▸ **Work instruction**: From the listing below, gather every line that contains the string "left".

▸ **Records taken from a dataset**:
- - - -

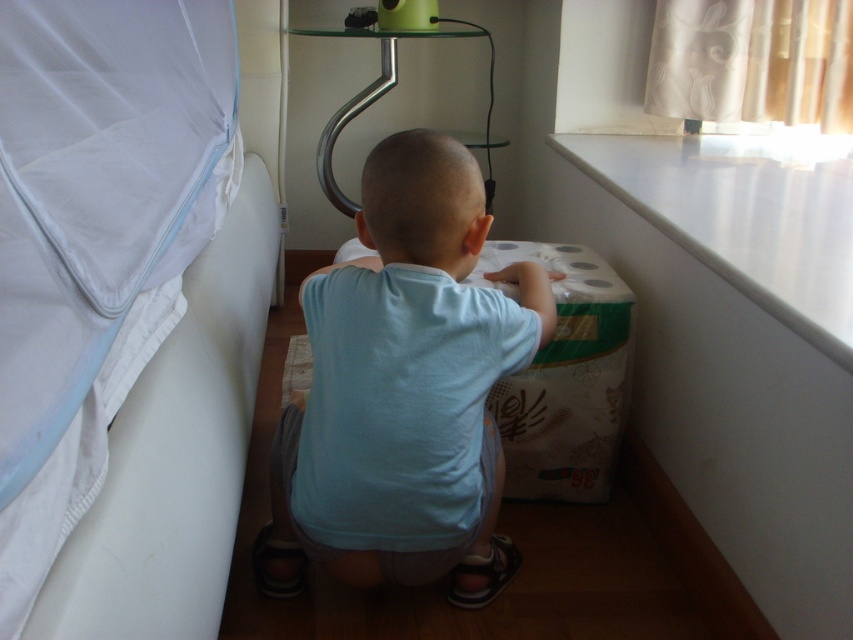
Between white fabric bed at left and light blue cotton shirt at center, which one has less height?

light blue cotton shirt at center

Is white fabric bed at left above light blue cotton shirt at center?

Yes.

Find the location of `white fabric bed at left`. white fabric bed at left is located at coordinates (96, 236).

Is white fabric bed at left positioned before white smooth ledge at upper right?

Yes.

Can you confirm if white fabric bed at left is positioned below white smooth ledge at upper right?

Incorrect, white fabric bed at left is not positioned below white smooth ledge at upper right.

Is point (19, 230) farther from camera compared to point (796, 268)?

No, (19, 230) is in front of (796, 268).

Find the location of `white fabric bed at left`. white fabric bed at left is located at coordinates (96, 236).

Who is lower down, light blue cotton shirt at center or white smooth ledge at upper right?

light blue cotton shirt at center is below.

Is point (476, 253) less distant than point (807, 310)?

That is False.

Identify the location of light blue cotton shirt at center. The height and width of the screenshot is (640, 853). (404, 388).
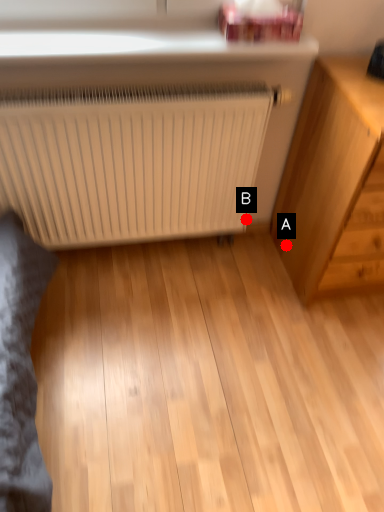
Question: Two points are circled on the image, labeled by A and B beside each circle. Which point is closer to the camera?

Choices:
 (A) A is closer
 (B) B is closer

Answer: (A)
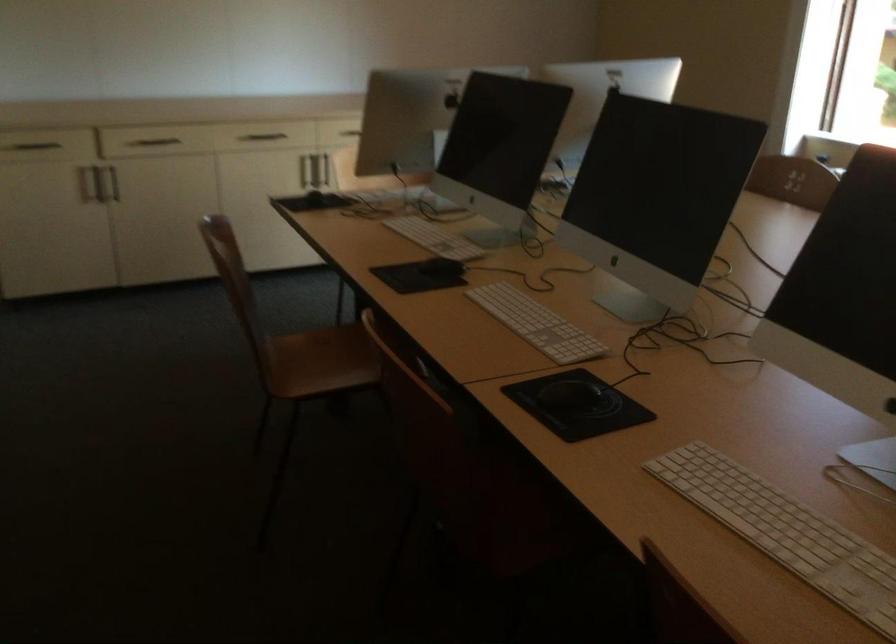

- - - -

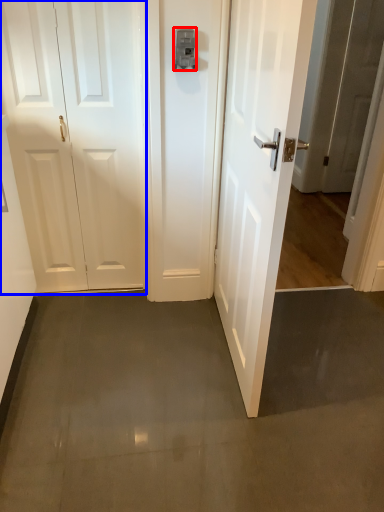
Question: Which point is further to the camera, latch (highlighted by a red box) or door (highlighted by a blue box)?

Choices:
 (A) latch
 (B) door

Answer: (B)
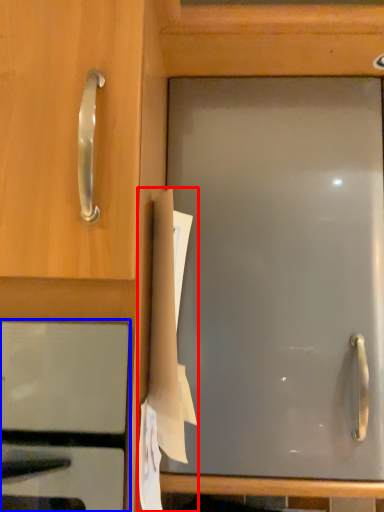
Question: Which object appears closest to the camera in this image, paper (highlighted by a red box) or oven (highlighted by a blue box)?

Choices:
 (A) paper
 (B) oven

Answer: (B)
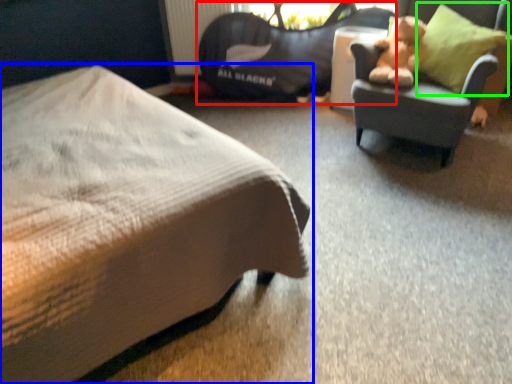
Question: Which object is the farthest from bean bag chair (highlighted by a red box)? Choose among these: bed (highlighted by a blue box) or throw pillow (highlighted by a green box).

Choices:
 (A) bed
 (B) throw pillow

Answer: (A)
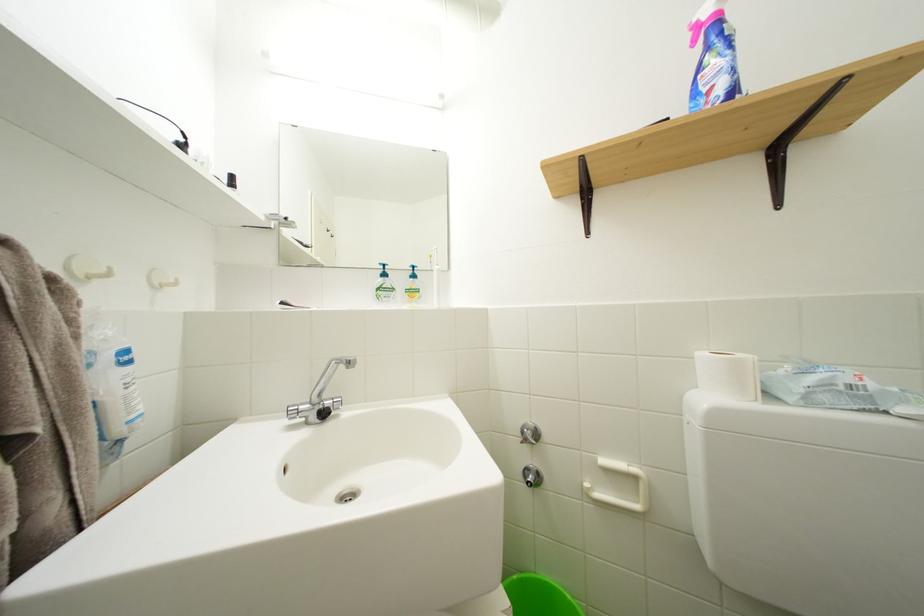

- - - -

▸ **Written response**:
Between white fabric bed at left and light blue cotton shirt at center, which one has less height?
Is white fabric bed at left above light blue cotton shirt at center?
Find the location of `white fabric bed at left`. white fabric bed at left is located at coordinates (96, 236).
Is white fabric bed at left positioned before white smooth ledge at upper right?
Can you confirm if white fabric bed at left is positioned below white smooth ledge at upper right?
Incorrect, white fabric bed at left is not positioned below white smooth ledge at upper right.
Find the location of `white fabric bed at left`. white fabric bed at left is located at coordinates (96, 236).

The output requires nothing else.